**TASK BRIEF:**
Can you output the records below exactly as they are written?

[Excerpts from a dataset]

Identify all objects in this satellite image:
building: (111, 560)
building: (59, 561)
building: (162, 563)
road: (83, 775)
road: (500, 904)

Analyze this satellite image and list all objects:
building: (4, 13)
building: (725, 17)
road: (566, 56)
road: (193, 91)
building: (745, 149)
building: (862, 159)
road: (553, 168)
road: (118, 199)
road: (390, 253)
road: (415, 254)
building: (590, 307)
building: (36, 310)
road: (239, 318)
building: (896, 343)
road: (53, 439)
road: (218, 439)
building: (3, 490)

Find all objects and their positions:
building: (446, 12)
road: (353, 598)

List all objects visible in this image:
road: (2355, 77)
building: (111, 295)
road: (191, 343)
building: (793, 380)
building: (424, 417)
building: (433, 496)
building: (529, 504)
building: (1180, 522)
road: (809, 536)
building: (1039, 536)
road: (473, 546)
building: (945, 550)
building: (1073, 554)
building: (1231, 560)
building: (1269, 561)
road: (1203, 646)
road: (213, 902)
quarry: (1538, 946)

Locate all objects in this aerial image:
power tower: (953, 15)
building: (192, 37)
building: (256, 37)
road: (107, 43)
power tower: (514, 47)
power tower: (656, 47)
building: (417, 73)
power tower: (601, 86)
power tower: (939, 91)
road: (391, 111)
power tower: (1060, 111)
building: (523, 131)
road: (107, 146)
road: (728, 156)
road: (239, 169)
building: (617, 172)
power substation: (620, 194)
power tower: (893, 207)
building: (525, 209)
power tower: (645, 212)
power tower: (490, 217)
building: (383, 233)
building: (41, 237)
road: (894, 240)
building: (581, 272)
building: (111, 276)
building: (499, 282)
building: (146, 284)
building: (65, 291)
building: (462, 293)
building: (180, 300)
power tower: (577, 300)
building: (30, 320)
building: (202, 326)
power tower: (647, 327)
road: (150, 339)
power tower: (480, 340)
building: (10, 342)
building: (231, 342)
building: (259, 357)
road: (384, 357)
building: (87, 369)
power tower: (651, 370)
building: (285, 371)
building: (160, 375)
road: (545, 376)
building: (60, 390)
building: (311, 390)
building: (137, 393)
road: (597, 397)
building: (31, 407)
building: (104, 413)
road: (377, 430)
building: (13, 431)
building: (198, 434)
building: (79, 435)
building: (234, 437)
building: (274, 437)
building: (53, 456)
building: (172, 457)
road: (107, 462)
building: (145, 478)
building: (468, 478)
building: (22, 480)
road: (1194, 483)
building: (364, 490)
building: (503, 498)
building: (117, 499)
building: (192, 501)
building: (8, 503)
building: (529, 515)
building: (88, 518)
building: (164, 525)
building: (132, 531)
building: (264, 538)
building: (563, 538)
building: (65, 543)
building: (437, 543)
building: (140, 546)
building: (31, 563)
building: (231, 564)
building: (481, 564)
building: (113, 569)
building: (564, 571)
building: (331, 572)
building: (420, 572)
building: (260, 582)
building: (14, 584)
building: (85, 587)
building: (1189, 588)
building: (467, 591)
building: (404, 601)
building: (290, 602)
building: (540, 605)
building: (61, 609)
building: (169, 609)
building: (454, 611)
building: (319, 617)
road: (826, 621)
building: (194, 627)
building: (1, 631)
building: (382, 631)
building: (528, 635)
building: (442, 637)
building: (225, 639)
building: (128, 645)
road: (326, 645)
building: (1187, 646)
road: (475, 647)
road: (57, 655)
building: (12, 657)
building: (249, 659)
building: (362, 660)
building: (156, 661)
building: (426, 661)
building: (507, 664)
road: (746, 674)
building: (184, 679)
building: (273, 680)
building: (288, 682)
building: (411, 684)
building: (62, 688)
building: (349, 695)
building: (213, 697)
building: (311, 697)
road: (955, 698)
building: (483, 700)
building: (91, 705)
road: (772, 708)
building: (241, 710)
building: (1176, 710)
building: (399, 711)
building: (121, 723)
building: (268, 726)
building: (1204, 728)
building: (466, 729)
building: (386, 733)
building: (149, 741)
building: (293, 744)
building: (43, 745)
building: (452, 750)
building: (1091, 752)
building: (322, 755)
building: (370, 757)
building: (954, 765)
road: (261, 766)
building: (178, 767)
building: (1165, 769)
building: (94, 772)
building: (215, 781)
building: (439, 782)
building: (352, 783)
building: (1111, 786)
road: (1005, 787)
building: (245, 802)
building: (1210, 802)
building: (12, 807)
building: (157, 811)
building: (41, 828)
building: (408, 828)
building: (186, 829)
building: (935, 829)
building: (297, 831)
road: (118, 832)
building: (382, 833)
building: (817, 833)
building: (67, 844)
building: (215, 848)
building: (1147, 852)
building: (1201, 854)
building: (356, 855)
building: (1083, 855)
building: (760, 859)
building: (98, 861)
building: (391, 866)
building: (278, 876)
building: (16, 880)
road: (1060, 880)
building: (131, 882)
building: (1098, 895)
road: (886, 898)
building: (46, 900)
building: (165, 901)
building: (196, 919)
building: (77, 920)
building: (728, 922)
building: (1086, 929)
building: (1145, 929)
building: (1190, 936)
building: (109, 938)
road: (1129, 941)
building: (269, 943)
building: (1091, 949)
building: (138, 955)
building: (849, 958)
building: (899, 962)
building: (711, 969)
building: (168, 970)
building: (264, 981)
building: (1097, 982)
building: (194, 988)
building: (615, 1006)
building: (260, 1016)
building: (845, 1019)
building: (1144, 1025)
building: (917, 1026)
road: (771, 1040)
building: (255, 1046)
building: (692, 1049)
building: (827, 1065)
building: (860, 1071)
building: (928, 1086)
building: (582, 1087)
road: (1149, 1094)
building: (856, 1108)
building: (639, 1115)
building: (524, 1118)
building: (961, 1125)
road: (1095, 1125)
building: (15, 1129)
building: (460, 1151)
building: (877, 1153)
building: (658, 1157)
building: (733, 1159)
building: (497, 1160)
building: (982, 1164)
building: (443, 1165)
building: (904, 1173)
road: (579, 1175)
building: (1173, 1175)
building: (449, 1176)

**WRITTEN SOLUTION:**
Identify all objects in this satellite image:
building: (111, 560)
building: (59, 561)
building: (162, 563)
road: (83, 775)
road: (500, 904)

Analyze this satellite image and list all objects:
building: (4, 13)
building: (725, 17)
road: (566, 56)
road: (193, 91)
building: (745, 149)
building: (862, 159)
road: (553, 168)
road: (118, 199)
road: (390, 253)
road: (415, 254)
building: (590, 307)
building: (36, 310)
road: (239, 318)
building: (896, 343)
road: (53, 439)
road: (218, 439)
building: (3, 490)

Find all objects and their positions:
building: (446, 12)
road: (353, 598)

List all objects visible in this image:
road: (2355, 77)
building: (111, 295)
road: (191, 343)
building: (793, 380)
building: (424, 417)
building: (433, 496)
building: (529, 504)
building: (1180, 522)
road: (809, 536)
building: (1039, 536)
road: (473, 546)
building: (945, 550)
building: (1073, 554)
building: (1231, 560)
building: (1269, 561)
road: (1203, 646)
road: (213, 902)
quarry: (1538, 946)

Locate all objects in this aerial image:
power tower: (953, 15)
building: (192, 37)
building: (256, 37)
road: (107, 43)
power tower: (514, 47)
power tower: (656, 47)
building: (417, 73)
power tower: (601, 86)
power tower: (939, 91)
road: (391, 111)
power tower: (1060, 111)
building: (523, 131)
road: (107, 146)
road: (728, 156)
road: (239, 169)
building: (617, 172)
power substation: (620, 194)
power tower: (893, 207)
building: (525, 209)
power tower: (645, 212)
power tower: (490, 217)
building: (383, 233)
building: (41, 237)
road: (894, 240)
building: (581, 272)
building: (111, 276)
building: (499, 282)
building: (146, 284)
building: (65, 291)
building: (462, 293)
building: (180, 300)
power tower: (577, 300)
building: (30, 320)
building: (202, 326)
power tower: (647, 327)
road: (150, 339)
power tower: (480, 340)
building: (10, 342)
building: (231, 342)
building: (259, 357)
road: (384, 357)
building: (87, 369)
power tower: (651, 370)
building: (285, 371)
building: (160, 375)
road: (545, 376)
building: (60, 390)
building: (311, 390)
building: (137, 393)
road: (597, 397)
building: (31, 407)
building: (104, 413)
road: (377, 430)
building: (13, 431)
building: (198, 434)
building: (79, 435)
building: (234, 437)
building: (274, 437)
building: (53, 456)
building: (172, 457)
road: (107, 462)
building: (145, 478)
building: (468, 478)
building: (22, 480)
road: (1194, 483)
building: (364, 490)
building: (503, 498)
building: (117, 499)
building: (192, 501)
building: (8, 503)
building: (529, 515)
building: (88, 518)
building: (164, 525)
building: (132, 531)
building: (264, 538)
building: (563, 538)
building: (65, 543)
building: (437, 543)
building: (140, 546)
building: (31, 563)
building: (231, 564)
building: (481, 564)
building: (113, 569)
building: (564, 571)
building: (331, 572)
building: (420, 572)
building: (260, 582)
building: (14, 584)
building: (85, 587)
building: (1189, 588)
building: (467, 591)
building: (404, 601)
building: (290, 602)
building: (540, 605)
building: (61, 609)
building: (169, 609)
building: (454, 611)
building: (319, 617)
road: (826, 621)
building: (194, 627)
building: (1, 631)
building: (382, 631)
building: (528, 635)
building: (442, 637)
building: (225, 639)
building: (128, 645)
road: (326, 645)
building: (1187, 646)
road: (475, 647)
road: (57, 655)
building: (12, 657)
building: (249, 659)
building: (362, 660)
building: (156, 661)
building: (426, 661)
building: (507, 664)
road: (746, 674)
building: (184, 679)
building: (273, 680)
building: (288, 682)
building: (411, 684)
building: (62, 688)
building: (349, 695)
building: (213, 697)
building: (311, 697)
road: (955, 698)
building: (483, 700)
building: (91, 705)
road: (772, 708)
building: (241, 710)
building: (1176, 710)
building: (399, 711)
building: (121, 723)
building: (268, 726)
building: (1204, 728)
building: (466, 729)
building: (386, 733)
building: (149, 741)
building: (293, 744)
building: (43, 745)
building: (452, 750)
building: (1091, 752)
building: (322, 755)
building: (370, 757)
building: (954, 765)
road: (261, 766)
building: (178, 767)
building: (1165, 769)
building: (94, 772)
building: (215, 781)
building: (439, 782)
building: (352, 783)
building: (1111, 786)
road: (1005, 787)
building: (245, 802)
building: (1210, 802)
building: (12, 807)
building: (157, 811)
building: (41, 828)
building: (408, 828)
building: (186, 829)
building: (935, 829)
building: (297, 831)
road: (118, 832)
building: (382, 833)
building: (817, 833)
building: (67, 844)
building: (215, 848)
building: (1147, 852)
building: (1201, 854)
building: (356, 855)
building: (1083, 855)
building: (760, 859)
building: (98, 861)
building: (391, 866)
building: (278, 876)
building: (16, 880)
road: (1060, 880)
building: (131, 882)
building: (1098, 895)
road: (886, 898)
building: (46, 900)
building: (165, 901)
building: (196, 919)
building: (77, 920)
building: (728, 922)
building: (1086, 929)
building: (1145, 929)
building: (1190, 936)
building: (109, 938)
road: (1129, 941)
building: (269, 943)
building: (1091, 949)
building: (138, 955)
building: (849, 958)
building: (899, 962)
building: (711, 969)
building: (168, 970)
building: (264, 981)
building: (1097, 982)
building: (194, 988)
building: (615, 1006)
building: (260, 1016)
building: (845, 1019)
building: (1144, 1025)
building: (917, 1026)
road: (771, 1040)
building: (255, 1046)
building: (692, 1049)
building: (827, 1065)
building: (860, 1071)
building: (928, 1086)
building: (582, 1087)
road: (1149, 1094)
building: (856, 1108)
building: (639, 1115)
building: (524, 1118)
building: (961, 1125)
road: (1095, 1125)
building: (15, 1129)
building: (460, 1151)
building: (877, 1153)
building: (658, 1157)
building: (733, 1159)
building: (497, 1160)
building: (982, 1164)
building: (443, 1165)
building: (904, 1173)
road: (579, 1175)
building: (1173, 1175)
building: (449, 1176)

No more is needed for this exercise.